PROVIDED MATERIAL
=======

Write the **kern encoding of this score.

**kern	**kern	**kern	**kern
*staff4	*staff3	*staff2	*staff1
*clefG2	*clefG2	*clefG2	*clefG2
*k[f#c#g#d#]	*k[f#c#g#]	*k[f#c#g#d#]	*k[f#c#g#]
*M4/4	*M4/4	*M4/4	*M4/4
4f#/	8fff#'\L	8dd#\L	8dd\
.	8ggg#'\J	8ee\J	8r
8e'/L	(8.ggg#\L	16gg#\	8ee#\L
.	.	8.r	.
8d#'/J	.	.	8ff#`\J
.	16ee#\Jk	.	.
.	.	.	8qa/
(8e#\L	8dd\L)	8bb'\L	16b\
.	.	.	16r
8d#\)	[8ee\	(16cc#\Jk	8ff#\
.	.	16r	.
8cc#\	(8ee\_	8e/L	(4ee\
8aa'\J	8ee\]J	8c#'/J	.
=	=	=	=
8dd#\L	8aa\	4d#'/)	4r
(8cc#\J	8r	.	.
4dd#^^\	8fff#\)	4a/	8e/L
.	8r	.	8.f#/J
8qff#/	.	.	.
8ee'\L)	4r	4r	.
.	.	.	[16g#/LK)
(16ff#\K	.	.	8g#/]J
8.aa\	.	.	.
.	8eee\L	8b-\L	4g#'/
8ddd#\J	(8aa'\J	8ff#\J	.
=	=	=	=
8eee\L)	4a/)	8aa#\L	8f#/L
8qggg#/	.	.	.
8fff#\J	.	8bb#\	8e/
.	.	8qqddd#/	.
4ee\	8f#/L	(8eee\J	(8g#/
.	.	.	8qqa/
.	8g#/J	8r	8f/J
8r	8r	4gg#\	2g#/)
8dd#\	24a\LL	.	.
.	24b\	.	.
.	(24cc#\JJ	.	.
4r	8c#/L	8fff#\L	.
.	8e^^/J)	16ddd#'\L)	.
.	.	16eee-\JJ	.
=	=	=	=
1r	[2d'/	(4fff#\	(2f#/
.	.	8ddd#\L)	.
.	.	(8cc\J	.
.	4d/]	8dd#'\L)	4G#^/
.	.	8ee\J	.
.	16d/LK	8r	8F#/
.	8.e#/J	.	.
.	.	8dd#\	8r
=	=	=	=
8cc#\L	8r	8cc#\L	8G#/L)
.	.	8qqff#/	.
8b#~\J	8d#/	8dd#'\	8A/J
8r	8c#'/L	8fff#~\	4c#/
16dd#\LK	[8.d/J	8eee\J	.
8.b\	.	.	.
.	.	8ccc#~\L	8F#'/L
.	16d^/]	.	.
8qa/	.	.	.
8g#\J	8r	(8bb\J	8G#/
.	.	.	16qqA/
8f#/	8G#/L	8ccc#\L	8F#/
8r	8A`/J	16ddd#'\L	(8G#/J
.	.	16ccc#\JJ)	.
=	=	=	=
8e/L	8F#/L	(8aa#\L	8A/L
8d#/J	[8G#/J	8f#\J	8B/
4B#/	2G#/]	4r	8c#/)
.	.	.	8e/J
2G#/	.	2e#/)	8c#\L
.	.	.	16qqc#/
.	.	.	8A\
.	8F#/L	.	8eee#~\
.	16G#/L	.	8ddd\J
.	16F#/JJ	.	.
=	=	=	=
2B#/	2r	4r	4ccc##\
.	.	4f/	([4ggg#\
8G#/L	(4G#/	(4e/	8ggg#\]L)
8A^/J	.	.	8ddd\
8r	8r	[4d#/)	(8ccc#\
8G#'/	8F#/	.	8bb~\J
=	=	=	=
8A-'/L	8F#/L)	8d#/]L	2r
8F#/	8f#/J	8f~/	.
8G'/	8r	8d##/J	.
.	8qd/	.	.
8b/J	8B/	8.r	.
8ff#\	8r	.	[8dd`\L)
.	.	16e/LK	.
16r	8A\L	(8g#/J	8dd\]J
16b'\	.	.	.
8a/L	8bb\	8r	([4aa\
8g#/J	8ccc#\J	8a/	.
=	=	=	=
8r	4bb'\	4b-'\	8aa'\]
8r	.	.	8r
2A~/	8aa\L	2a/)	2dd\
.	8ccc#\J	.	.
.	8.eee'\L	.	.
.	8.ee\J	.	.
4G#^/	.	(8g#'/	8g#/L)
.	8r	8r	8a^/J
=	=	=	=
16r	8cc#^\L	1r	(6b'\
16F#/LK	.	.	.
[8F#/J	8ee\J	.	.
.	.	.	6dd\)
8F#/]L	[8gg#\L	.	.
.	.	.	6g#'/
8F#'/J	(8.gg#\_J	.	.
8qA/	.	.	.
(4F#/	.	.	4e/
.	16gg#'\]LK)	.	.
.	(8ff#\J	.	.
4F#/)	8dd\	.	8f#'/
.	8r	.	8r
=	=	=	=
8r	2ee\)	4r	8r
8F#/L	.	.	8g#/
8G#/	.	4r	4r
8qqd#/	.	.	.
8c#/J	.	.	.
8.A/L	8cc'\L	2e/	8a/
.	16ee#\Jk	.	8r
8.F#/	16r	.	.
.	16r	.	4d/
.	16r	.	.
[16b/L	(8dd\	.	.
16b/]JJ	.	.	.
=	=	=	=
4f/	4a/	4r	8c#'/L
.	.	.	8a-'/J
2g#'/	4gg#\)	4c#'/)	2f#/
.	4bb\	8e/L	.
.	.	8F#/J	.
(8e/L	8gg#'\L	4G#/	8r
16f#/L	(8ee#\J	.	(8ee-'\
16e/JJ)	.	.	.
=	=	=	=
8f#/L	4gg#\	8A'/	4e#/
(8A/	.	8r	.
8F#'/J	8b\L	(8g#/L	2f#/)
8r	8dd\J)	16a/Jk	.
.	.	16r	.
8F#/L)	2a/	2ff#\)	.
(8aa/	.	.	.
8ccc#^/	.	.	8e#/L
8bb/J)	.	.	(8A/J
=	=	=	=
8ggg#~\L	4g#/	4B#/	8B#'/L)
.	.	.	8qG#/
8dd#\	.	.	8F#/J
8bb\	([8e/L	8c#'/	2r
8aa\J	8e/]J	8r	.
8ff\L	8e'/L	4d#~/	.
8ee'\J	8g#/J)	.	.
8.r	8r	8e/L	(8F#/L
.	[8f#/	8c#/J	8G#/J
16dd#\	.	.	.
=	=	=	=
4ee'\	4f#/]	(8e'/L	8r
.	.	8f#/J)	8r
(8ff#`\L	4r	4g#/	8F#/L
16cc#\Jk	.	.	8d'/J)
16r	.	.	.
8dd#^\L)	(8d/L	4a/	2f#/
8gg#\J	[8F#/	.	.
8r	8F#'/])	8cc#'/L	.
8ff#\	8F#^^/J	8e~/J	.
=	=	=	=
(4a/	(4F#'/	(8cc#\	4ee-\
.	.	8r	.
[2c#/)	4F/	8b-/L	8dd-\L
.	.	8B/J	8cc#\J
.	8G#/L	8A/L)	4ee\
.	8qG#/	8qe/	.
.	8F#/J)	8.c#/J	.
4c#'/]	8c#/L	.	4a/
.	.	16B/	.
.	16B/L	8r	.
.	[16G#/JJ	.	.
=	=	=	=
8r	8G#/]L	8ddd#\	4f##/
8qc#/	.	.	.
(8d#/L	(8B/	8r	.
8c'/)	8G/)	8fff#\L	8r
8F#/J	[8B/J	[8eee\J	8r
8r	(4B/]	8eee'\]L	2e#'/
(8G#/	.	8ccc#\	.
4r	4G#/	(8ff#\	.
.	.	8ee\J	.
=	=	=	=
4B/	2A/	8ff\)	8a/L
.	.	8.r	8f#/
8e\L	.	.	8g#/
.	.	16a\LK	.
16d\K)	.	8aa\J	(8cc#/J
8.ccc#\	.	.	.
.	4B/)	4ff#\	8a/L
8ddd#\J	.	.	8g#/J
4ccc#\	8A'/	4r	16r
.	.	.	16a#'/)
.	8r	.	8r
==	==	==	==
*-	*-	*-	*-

=======

GIVEN EXERCISE
Locate every line in the records above that contains the string "kern" with matching case, and copy each of those lines.

OUTPUT OF THE TASK
Write the **kern encoding of this score.
**kern	**kern	**kern	**kern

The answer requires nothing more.